◆ Problem statement ◆
Reproduce the entries below word for word, beginning at the line that contains "Republic of Korea" and stopping after the line that contains "Determine the [x, y]". Leave the pictures out of your copy.

◆ Data to process ◆

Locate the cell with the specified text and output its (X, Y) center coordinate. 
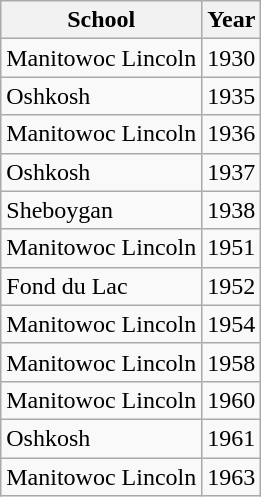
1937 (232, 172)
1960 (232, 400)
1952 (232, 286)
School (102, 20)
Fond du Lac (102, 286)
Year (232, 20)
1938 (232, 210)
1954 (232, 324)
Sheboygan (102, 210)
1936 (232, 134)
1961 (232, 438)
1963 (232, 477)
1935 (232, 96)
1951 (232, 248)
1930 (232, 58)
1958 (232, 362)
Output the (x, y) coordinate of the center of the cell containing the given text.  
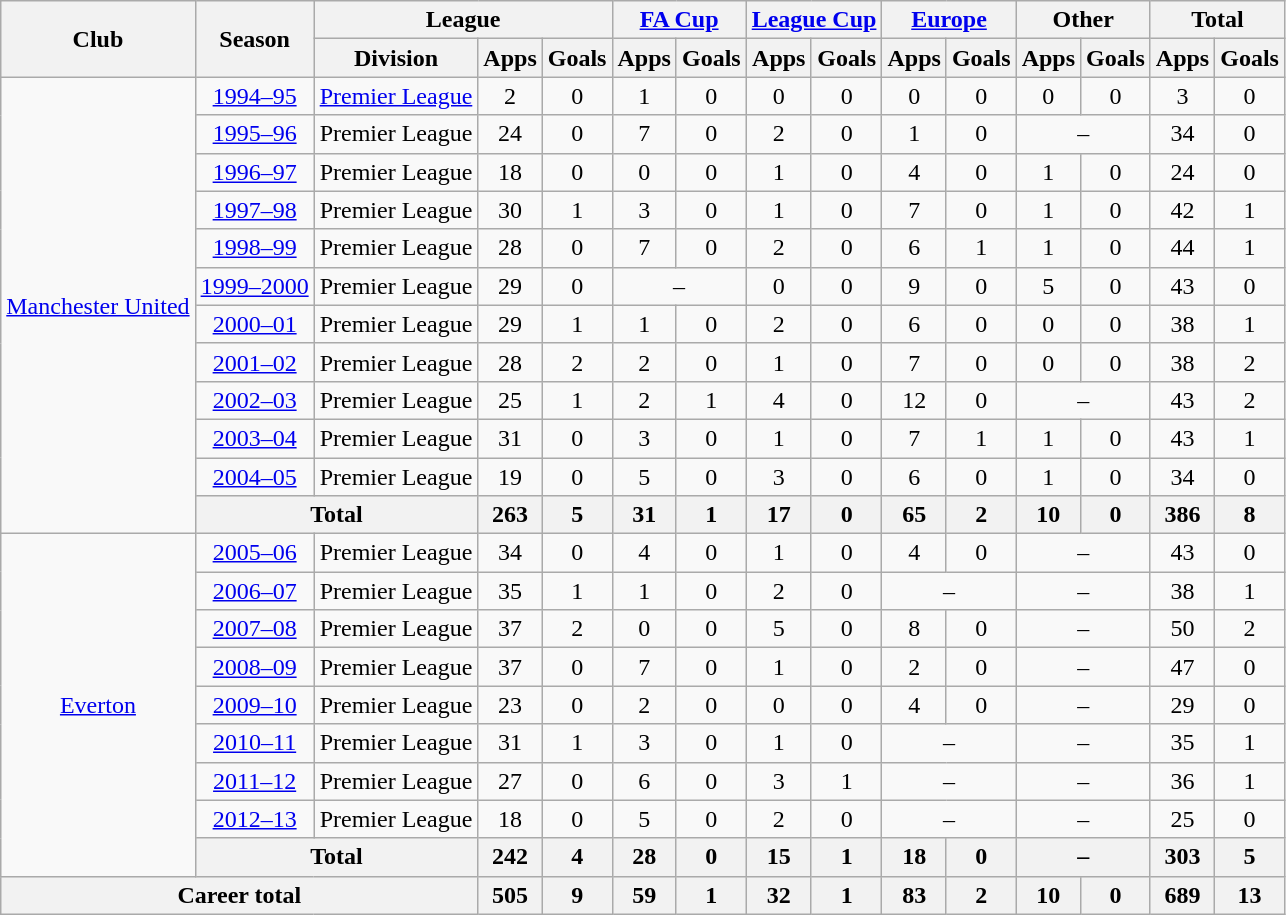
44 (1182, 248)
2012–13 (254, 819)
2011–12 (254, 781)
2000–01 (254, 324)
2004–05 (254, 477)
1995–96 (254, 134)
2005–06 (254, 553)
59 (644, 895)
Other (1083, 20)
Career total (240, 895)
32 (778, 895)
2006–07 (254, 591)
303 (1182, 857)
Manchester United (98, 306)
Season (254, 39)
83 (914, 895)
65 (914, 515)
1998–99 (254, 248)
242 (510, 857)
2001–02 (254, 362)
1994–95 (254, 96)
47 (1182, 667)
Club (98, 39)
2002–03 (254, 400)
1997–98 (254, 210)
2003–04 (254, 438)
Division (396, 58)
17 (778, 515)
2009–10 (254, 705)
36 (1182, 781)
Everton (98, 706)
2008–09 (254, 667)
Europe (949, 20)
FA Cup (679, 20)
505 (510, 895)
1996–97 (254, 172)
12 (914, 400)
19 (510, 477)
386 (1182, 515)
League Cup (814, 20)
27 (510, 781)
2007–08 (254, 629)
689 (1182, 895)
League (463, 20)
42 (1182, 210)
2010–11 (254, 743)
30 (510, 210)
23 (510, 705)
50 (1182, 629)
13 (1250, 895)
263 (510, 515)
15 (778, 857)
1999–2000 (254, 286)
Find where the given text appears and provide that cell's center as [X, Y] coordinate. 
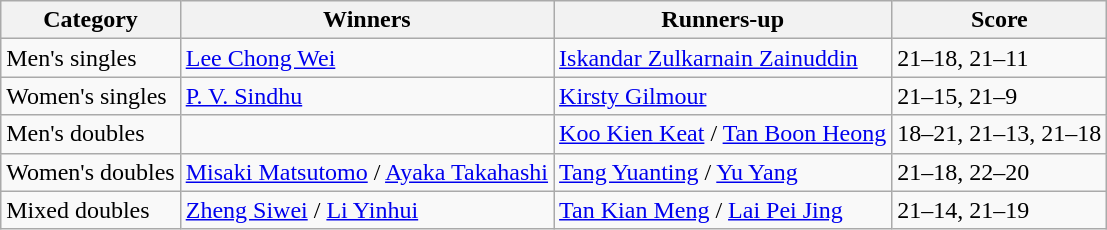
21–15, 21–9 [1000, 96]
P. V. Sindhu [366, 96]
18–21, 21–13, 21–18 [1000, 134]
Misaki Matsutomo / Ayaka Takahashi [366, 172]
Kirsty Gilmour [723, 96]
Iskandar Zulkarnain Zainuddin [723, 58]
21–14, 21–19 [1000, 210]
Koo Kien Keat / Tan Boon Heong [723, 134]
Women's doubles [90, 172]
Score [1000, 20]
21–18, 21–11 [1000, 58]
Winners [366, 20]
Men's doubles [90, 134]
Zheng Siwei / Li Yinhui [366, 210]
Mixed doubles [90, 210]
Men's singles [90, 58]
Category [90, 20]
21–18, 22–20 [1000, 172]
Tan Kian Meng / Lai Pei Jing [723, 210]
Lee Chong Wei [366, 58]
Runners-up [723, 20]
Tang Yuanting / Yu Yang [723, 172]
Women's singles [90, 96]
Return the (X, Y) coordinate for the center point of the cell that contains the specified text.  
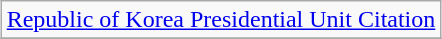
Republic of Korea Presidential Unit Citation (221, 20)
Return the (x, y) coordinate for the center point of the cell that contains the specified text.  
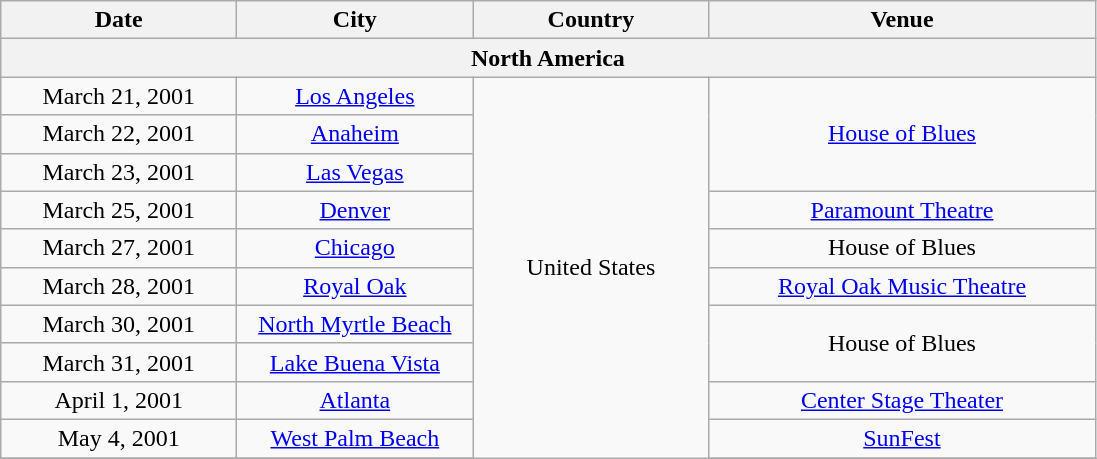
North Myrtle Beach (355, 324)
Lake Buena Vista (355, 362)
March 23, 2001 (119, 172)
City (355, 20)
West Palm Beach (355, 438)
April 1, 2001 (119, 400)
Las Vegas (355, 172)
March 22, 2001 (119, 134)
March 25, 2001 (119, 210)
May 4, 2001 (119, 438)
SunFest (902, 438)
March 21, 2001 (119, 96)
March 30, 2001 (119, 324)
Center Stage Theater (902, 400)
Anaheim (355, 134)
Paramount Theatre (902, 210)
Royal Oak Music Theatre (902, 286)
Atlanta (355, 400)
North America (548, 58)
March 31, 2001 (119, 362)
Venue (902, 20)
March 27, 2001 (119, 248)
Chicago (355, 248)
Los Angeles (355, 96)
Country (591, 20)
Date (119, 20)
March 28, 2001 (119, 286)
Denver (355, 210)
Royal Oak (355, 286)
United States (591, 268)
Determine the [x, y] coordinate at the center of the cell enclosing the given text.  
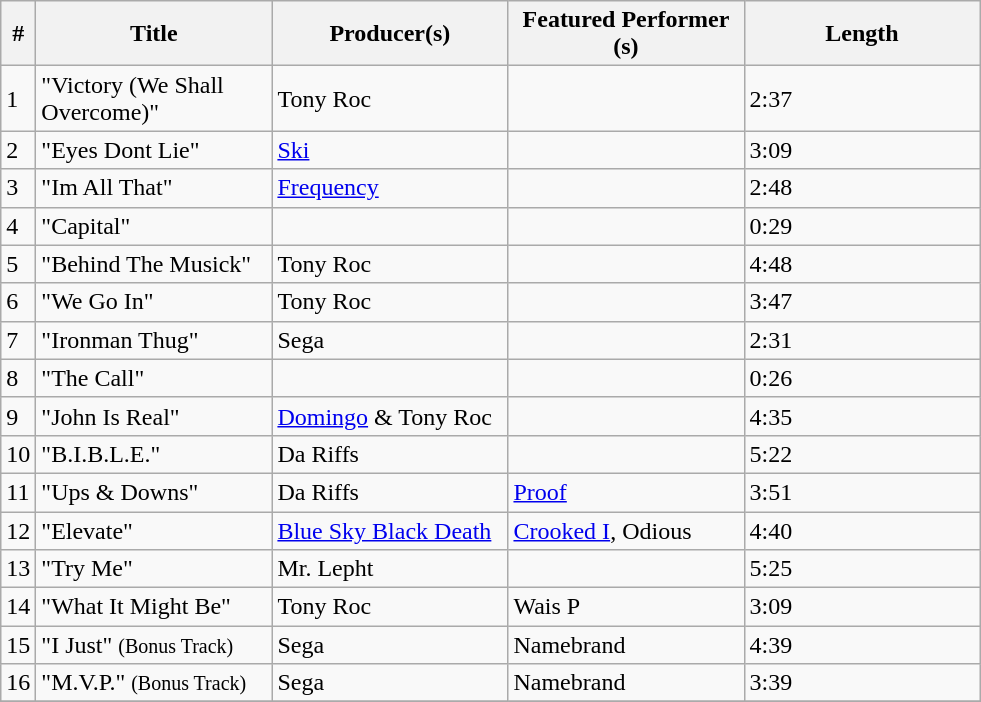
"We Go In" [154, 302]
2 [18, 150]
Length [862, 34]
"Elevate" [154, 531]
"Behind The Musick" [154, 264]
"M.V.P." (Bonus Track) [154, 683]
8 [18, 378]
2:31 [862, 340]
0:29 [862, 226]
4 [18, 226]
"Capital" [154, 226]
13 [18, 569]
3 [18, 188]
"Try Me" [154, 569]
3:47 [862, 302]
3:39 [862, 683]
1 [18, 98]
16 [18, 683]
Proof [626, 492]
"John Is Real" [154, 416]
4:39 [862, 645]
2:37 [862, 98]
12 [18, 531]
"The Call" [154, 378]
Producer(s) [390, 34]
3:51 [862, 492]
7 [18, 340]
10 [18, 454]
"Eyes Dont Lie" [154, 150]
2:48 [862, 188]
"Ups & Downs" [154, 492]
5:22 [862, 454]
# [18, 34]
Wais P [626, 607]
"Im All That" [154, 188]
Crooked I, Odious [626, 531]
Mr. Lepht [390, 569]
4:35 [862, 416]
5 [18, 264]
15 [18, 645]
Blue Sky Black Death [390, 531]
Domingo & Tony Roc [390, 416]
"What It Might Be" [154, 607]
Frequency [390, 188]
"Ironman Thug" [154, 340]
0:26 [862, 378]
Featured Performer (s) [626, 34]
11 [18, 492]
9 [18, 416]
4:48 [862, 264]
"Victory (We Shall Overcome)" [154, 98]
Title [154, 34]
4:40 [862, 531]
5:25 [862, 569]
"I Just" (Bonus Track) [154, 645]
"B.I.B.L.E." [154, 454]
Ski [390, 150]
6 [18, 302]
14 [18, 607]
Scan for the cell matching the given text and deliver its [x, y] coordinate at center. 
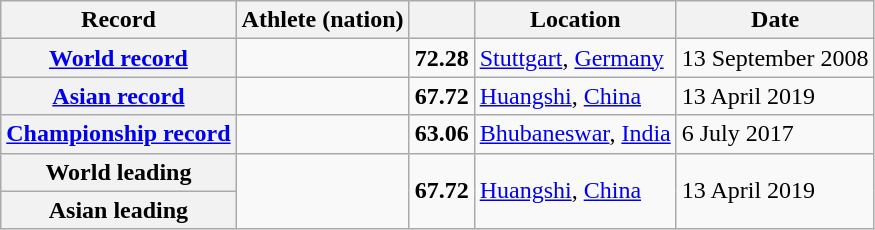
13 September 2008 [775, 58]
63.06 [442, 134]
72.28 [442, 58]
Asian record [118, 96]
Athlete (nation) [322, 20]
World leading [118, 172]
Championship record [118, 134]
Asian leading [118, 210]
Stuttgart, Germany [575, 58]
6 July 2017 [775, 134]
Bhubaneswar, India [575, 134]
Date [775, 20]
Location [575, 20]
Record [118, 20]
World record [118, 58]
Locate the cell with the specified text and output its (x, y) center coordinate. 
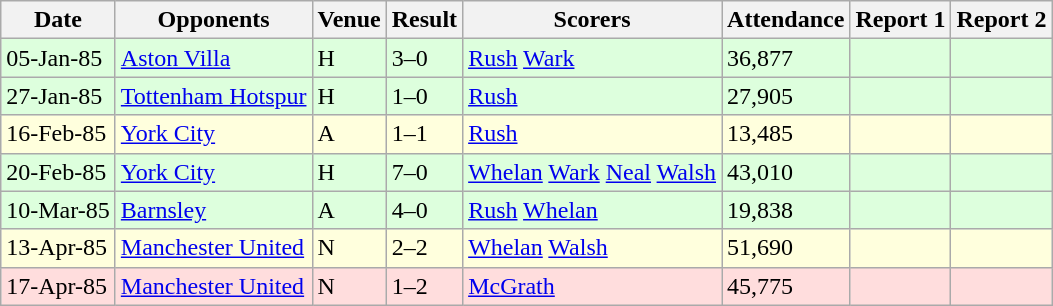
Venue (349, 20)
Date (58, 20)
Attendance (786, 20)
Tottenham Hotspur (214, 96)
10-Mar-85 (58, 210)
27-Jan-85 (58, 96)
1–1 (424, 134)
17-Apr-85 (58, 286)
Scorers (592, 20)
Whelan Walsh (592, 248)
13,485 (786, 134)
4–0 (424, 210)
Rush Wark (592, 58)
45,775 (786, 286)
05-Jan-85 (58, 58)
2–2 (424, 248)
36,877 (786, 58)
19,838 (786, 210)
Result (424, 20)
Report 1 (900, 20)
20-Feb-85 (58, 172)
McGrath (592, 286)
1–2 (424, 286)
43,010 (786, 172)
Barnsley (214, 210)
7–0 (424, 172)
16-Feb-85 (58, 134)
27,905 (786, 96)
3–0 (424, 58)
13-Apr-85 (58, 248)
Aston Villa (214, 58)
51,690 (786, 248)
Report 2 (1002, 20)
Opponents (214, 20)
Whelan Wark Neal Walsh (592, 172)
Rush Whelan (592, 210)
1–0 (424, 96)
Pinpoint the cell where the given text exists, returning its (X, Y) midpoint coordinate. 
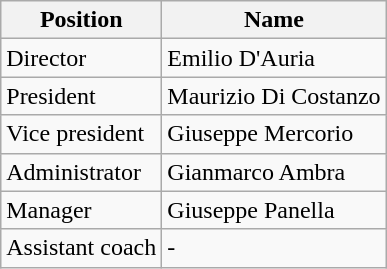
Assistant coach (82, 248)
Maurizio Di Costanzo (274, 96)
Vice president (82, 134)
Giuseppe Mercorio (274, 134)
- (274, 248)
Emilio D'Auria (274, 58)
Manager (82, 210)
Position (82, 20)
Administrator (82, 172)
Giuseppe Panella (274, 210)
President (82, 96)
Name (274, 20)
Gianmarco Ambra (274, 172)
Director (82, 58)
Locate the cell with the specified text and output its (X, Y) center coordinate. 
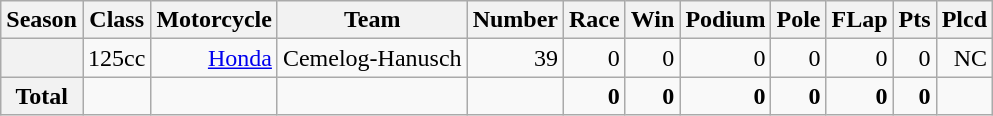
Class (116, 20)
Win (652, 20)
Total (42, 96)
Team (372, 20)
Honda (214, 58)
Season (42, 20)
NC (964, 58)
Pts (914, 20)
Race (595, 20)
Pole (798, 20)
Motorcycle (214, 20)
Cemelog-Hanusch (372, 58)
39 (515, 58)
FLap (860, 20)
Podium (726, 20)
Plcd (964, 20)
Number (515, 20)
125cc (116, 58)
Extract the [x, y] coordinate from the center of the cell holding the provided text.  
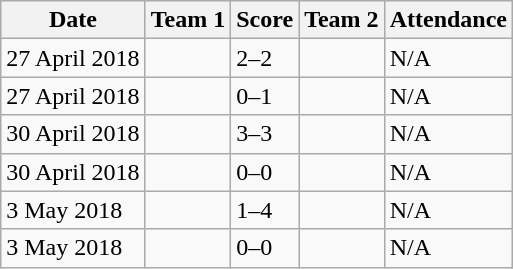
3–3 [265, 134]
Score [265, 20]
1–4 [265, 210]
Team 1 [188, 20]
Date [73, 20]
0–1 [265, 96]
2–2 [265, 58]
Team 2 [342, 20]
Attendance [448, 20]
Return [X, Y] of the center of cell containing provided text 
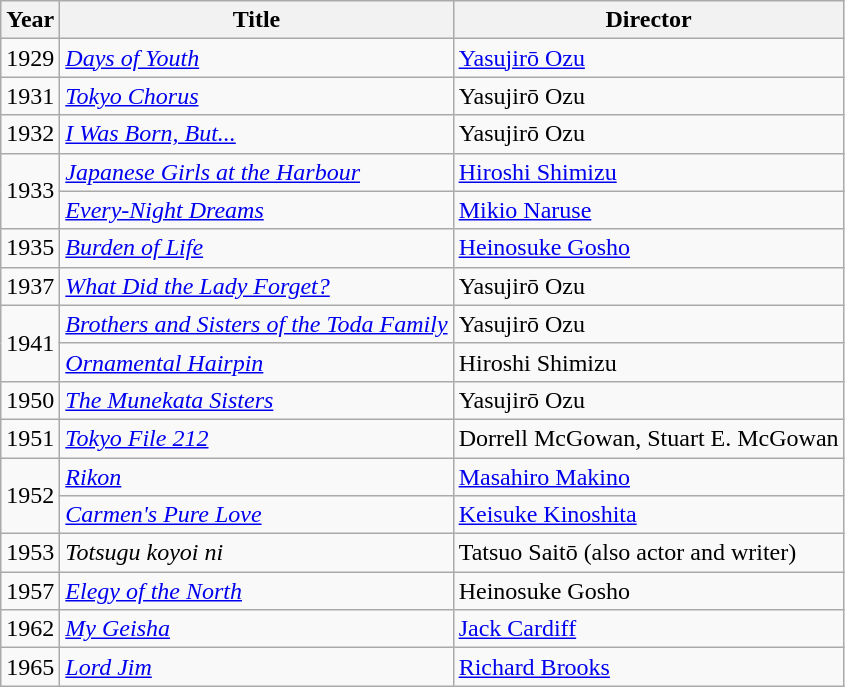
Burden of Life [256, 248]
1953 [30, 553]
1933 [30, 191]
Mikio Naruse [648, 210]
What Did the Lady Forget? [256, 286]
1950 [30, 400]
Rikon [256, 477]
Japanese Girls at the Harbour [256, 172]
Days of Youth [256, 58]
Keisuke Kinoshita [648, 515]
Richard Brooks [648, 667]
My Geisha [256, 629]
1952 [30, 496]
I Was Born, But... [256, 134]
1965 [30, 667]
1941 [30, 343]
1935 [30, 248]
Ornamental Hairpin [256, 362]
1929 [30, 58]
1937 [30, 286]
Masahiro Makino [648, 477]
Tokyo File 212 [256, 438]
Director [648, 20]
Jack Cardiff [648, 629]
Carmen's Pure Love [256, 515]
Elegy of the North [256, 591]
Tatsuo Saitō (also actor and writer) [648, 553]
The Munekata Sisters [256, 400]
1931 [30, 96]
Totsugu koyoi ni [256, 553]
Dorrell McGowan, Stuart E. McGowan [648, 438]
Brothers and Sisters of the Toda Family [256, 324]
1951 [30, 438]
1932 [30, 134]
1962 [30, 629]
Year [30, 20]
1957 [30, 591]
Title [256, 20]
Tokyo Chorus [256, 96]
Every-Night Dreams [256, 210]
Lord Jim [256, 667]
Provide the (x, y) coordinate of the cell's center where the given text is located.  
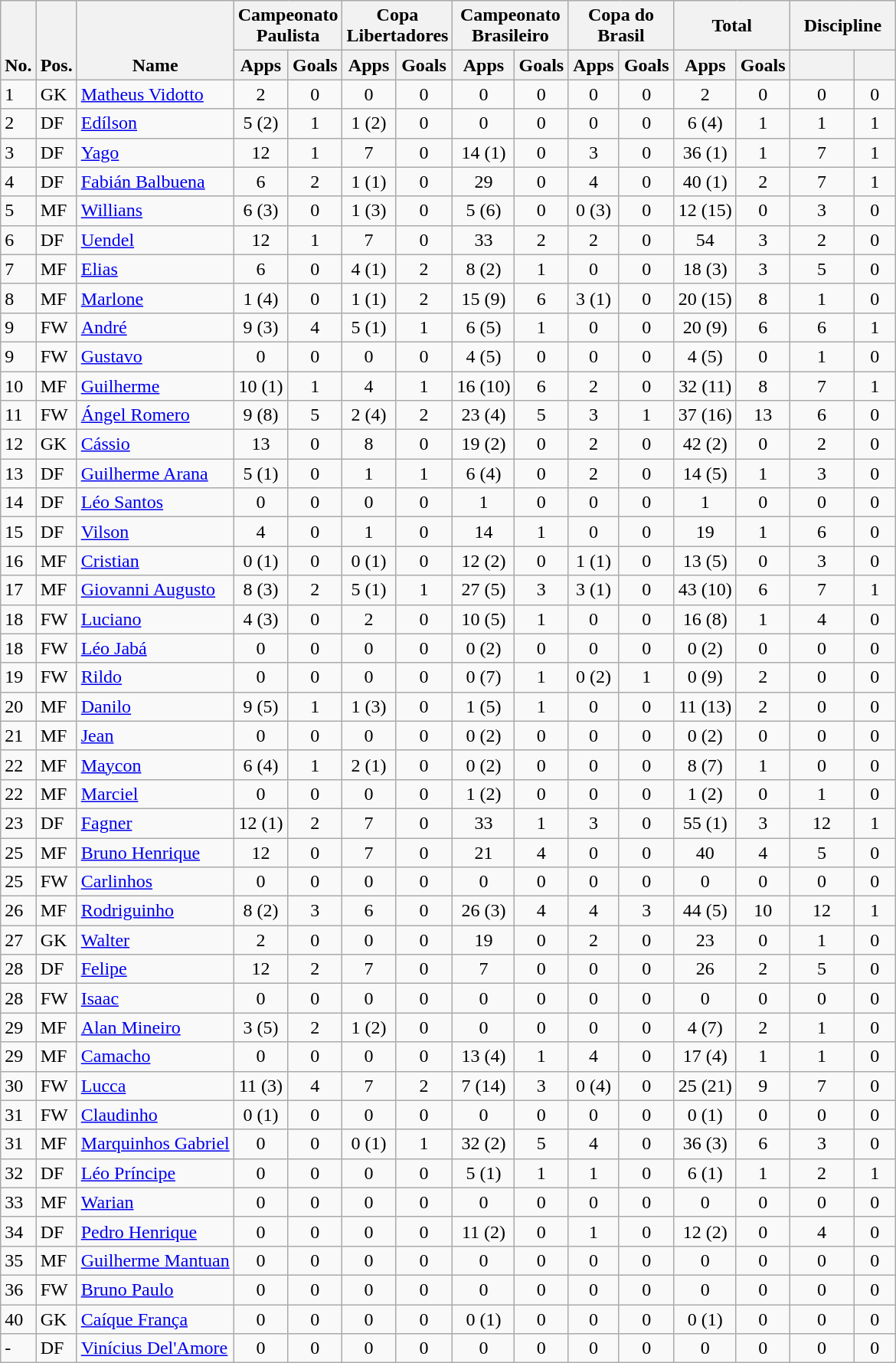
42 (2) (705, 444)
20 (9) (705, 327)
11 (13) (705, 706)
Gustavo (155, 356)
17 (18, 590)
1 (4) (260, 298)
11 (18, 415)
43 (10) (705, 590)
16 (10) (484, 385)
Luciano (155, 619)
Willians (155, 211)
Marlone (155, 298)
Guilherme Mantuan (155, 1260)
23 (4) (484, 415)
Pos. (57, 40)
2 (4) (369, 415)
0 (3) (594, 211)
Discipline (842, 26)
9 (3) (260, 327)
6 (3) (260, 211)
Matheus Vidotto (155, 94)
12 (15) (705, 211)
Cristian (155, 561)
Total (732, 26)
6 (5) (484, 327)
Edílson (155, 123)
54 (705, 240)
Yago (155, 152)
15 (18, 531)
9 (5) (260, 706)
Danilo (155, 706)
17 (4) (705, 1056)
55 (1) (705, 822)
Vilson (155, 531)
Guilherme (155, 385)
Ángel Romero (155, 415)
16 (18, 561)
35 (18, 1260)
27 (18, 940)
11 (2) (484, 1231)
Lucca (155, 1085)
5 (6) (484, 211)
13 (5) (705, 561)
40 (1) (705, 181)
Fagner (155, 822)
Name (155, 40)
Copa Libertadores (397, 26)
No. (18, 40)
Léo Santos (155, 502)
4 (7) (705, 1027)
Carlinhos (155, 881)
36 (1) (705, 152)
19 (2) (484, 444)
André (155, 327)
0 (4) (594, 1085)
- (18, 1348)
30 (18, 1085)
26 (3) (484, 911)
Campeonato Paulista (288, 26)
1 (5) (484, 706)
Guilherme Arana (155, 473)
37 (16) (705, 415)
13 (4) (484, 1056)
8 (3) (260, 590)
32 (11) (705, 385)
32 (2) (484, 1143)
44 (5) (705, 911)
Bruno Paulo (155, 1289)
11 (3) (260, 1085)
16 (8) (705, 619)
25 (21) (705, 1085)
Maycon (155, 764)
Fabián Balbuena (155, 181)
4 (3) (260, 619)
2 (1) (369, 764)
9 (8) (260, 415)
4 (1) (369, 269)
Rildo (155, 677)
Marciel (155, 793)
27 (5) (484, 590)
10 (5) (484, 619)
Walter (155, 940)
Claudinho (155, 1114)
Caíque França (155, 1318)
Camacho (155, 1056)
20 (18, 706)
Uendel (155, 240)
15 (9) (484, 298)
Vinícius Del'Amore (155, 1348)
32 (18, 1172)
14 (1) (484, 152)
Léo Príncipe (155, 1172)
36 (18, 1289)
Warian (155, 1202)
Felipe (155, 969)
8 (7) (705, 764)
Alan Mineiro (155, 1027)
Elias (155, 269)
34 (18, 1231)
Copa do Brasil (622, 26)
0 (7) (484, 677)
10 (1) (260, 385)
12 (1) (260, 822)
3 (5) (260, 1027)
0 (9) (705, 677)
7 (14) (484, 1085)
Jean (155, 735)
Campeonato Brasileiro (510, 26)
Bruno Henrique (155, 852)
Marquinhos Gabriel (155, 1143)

◆ Reply ◆
Republic of Korea Presidential Unit Citation (221, 20)
Return the (x, y) coordinate for the center point of the cell that contains the specified text.  
North Myrtle Beach (355, 324)
Lake Buena Vista (355, 362)
March 23, 2001 (119, 172)
City (355, 20)
West Palm Beach (355, 438)
April 1, 2001 (119, 400)
Las Vegas (355, 172)
March 22, 2001 (119, 134)
March 25, 2001 (119, 210)
May 4, 2001 (119, 438)
SunFest (902, 438)
March 21, 2001 (119, 96)
March 30, 2001 (119, 324)
Center Stage Theater (902, 400)
Anaheim (355, 134)
Paramount Theatre (902, 210)
Royal Oak Music Theatre (902, 286)
Atlanta (355, 400)
North America (548, 58)
March 31, 2001 (119, 362)
Venue (902, 20)
March 27, 2001 (119, 248)
Chicago (355, 248)
Los Angeles (355, 96)
Country (591, 20)
Date (119, 20)
March 28, 2001 (119, 286)
Denver (355, 210)
Royal Oak (355, 286)
United States (591, 268)
Determine the [x, y] coordinate at the center of the cell enclosing the given text.  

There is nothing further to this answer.